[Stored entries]
- Opening Delimiter -
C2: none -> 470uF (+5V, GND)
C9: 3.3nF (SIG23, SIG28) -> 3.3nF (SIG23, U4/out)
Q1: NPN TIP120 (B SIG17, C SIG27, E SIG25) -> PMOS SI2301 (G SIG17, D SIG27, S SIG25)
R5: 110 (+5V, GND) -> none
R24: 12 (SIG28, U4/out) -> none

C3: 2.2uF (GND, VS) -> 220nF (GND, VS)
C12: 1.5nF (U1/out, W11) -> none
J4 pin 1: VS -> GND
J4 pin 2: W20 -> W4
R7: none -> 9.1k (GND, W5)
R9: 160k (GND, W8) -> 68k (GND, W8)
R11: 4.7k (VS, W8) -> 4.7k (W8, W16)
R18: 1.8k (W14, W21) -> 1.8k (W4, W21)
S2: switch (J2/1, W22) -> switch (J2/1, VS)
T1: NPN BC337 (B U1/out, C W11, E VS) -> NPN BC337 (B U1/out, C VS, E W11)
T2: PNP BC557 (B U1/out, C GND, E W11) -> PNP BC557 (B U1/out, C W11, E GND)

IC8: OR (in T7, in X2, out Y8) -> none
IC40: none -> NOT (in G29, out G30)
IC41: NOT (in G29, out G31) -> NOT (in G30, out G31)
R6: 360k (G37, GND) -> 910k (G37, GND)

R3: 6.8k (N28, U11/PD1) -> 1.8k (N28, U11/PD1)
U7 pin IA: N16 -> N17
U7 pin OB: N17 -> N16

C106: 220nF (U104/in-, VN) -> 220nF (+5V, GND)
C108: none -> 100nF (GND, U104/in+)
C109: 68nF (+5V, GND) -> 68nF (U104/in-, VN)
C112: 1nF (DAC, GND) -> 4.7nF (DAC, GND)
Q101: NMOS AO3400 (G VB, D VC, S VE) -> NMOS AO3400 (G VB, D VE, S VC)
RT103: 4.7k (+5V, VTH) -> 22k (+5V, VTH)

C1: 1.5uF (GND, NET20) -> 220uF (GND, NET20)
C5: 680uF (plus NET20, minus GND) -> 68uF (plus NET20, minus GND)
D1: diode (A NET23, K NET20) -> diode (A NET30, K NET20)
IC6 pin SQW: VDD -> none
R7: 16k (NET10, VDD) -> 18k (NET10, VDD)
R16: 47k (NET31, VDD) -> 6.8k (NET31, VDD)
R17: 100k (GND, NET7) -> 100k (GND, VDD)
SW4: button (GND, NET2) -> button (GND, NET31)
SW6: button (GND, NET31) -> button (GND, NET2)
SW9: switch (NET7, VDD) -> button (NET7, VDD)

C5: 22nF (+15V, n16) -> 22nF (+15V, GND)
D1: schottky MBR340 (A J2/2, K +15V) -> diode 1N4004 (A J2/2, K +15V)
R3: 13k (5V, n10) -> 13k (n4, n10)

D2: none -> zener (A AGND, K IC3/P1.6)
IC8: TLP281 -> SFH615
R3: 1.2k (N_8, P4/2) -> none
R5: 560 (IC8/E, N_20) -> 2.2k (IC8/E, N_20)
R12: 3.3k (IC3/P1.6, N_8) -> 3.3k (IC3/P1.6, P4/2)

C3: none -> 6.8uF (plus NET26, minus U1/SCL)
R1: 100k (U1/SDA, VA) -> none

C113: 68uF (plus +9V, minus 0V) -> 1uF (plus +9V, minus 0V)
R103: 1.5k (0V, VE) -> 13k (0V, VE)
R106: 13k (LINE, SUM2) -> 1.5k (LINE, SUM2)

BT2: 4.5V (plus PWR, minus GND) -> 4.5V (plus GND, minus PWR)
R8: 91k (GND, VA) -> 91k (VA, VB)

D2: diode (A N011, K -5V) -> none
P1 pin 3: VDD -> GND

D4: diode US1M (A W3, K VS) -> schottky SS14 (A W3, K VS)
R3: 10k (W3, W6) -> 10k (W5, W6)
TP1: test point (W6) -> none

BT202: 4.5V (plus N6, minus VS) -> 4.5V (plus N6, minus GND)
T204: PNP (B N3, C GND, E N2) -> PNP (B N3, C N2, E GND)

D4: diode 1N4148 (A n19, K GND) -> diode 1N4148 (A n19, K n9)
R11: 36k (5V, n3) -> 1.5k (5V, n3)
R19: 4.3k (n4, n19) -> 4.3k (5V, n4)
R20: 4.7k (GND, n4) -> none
- Closing Delimiter -
For each record above, give it again without a single change.

C2: none -> 470uF (+5V, GND)
C9: 3.3nF (SIG23, SIG28) -> 3.3nF (SIG23, U4/out)
Q1: NPN TIP120 (B SIG17, C SIG27, E SIG25) -> PMOS SI2301 (G SIG17, D SIG27, S SIG25)
R5: 110 (+5V, GND) -> none
R24: 12 (SIG28, U4/out) -> none

C3: 2.2uF (GND, VS) -> 220nF (GND, VS)
C12: 1.5nF (U1/out, W11) -> none
J4 pin 1: VS -> GND
J4 pin 2: W20 -> W4
R7: none -> 9.1k (GND, W5)
R9: 160k (GND, W8) -> 68k (GND, W8)
R11: 4.7k (VS, W8) -> 4.7k (W8, W16)
R18: 1.8k (W14, W21) -> 1.8k (W4, W21)
S2: switch (J2/1, W22) -> switch (J2/1, VS)
T1: NPN BC337 (B U1/out, C W11, E VS) -> NPN BC337 (B U1/out, C VS, E W11)
T2: PNP BC557 (B U1/out, C GND, E W11) -> PNP BC557 (B U1/out, C W11, E GND)

IC8: OR (in T7, in X2, out Y8) -> none
IC40: none -> NOT (in G29, out G30)
IC41: NOT (in G29, out G31) -> NOT (in G30, out G31)
R6: 360k (G37, GND) -> 910k (G37, GND)

R3: 6.8k (N28, U11/PD1) -> 1.8k (N28, U11/PD1)
U7 pin IA: N16 -> N17
U7 pin OB: N17 -> N16

C106: 220nF (U104/in-, VN) -> 220nF (+5V, GND)
C108: none -> 100nF (GND, U104/in+)
C109: 68nF (+5V, GND) -> 68nF (U104/in-, VN)
C112: 1nF (DAC, GND) -> 4.7nF (DAC, GND)
Q101: NMOS AO3400 (G VB, D VC, S VE) -> NMOS AO3400 (G VB, D VE, S VC)
RT103: 4.7k (+5V, VTH) -> 22k (+5V, VTH)

C1: 1.5uF (GND, NET20) -> 220uF (GND, NET20)
C5: 680uF (plus NET20, minus GND) -> 68uF (plus NET20, minus GND)
D1: diode (A NET23, K NET20) -> diode (A NET30, K NET20)
IC6 pin SQW: VDD -> none
R7: 16k (NET10, VDD) -> 18k (NET10, VDD)
R16: 47k (NET31, VDD) -> 6.8k (NET31, VDD)
R17: 100k (GND, NET7) -> 100k (GND, VDD)
SW4: button (GND, NET2) -> button (GND, NET31)
SW6: button (GND, NET31) -> button (GND, NET2)
SW9: switch (NET7, VDD) -> button (NET7, VDD)

C5: 22nF (+15V, n16) -> 22nF (+15V, GND)
D1: schottky MBR340 (A J2/2, K +15V) -> diode 1N4004 (A J2/2, K +15V)
R3: 13k (5V, n10) -> 13k (n4, n10)

D2: none -> zener (A AGND, K IC3/P1.6)
IC8: TLP281 -> SFH615
R3: 1.2k (N_8, P4/2) -> none
R5: 560 (IC8/E, N_20) -> 2.2k (IC8/E, N_20)
R12: 3.3k (IC3/P1.6, N_8) -> 3.3k (IC3/P1.6, P4/2)

C3: none -> 6.8uF (plus NET26, minus U1/SCL)
R1: 100k (U1/SDA, VA) -> none

C113: 68uF (plus +9V, minus 0V) -> 1uF (plus +9V, minus 0V)
R103: 1.5k (0V, VE) -> 13k (0V, VE)
R106: 13k (LINE, SUM2) -> 1.5k (LINE, SUM2)

BT2: 4.5V (plus PWR, minus GND) -> 4.5V (plus GND, minus PWR)
R8: 91k (GND, VA) -> 91k (VA, VB)

D2: diode (A N011, K -5V) -> none
P1 pin 3: VDD -> GND

D4: diode US1M (A W3, K VS) -> schottky SS14 (A W3, K VS)
R3: 10k (W3, W6) -> 10k (W5, W6)
TP1: test point (W6) -> none

BT202: 4.5V (plus N6, minus VS) -> 4.5V (plus N6, minus GND)
T204: PNP (B N3, C GND, E N2) -> PNP (B N3, C N2, E GND)

D4: diode 1N4148 (A n19, K GND) -> diode 1N4148 (A n19, K n9)
R11: 36k (5V, n3) -> 1.5k (5V, n3)
R19: 4.3k (n4, n19) -> 4.3k (5V, n4)
R20: 4.7k (GND, n4) -> none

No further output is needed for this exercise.